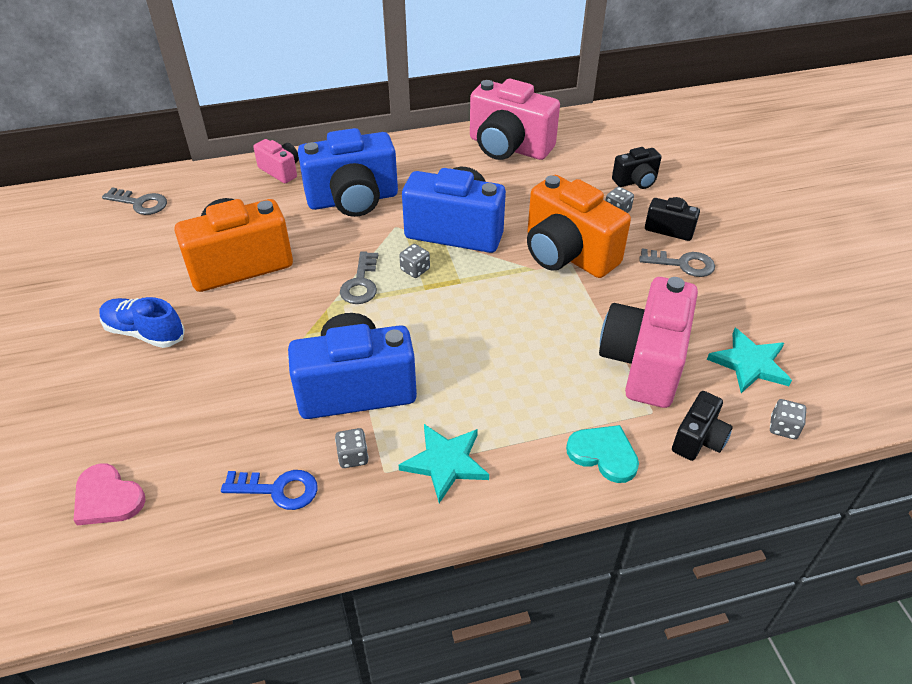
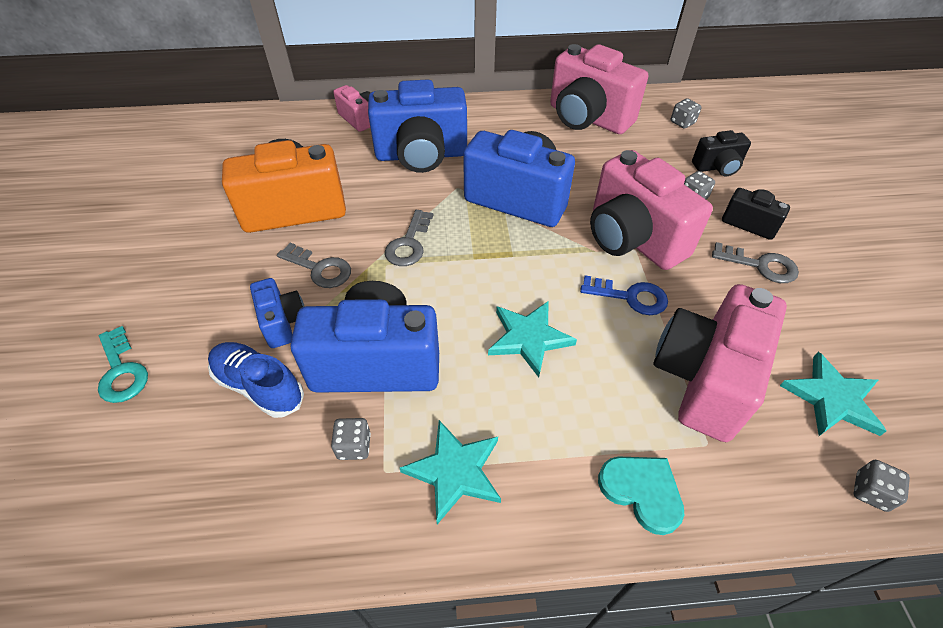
camera: 10 degrees right, 5 degrees up
(107, 498) = (84, 453): pink heart -> none
(117, 428) = (122, 371): none -> turquoise key
(140, 203) = (220, 136): grey key -> grey key (320, 269)
(145, 332) = (182, 269): blue shoe -> blue shoe (259, 386)
(259, 367) = (283, 322): none -> blue camera
(278, 489) = (263, 474): blue key -> blue key (630, 297)
(415, 269) = (468, 236): grey dice -> grey dice (682, 122)
(489, 350) = (529, 338): none -> turquoise star
(567, 254) = (632, 238): orange camera -> pink camera
(698, 439) = (761, 490): black camera -> none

- - - -

* Exercise goal *
Print every line of the material exactly as written, but drop the pictures.

* Your solution *
camera: 10 degrees right, 5 degrees up
(107, 498) = (84, 453): pink heart -> none
(117, 428) = (122, 371): none -> turquoise key
(140, 203) = (220, 136): grey key -> grey key (320, 269)
(145, 332) = (182, 269): blue shoe -> blue shoe (259, 386)
(259, 367) = (283, 322): none -> blue camera
(278, 489) = (263, 474): blue key -> blue key (630, 297)
(415, 269) = (468, 236): grey dice -> grey dice (682, 122)
(489, 350) = (529, 338): none -> turquoise star
(567, 254) = (632, 238): orange camera -> pink camera
(698, 439) = (761, 490): black camera -> none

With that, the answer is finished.